▸ Task to complete
Print the records exactly as they are written.

━━━━━━━━

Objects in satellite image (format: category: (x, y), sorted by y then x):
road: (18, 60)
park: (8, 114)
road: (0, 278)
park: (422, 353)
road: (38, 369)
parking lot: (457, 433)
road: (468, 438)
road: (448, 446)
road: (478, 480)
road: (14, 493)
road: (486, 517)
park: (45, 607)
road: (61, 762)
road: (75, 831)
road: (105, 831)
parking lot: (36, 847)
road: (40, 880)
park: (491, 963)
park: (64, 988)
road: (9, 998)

━━━━━━━━

▸ Problem solution
Objects in satellite image (format: category: (x, y), sorted by y then x):
road: (18, 60)
park: (8, 114)
road: (0, 278)
park: (422, 353)
road: (38, 369)
parking lot: (457, 433)
road: (468, 438)
road: (448, 446)
road: (478, 480)
road: (14, 493)
road: (486, 517)
park: (45, 607)
road: (61, 762)
road: (75, 831)
road: (105, 831)
parking lot: (36, 847)
road: (40, 880)
park: (491, 963)
park: (64, 988)
road: (9, 998)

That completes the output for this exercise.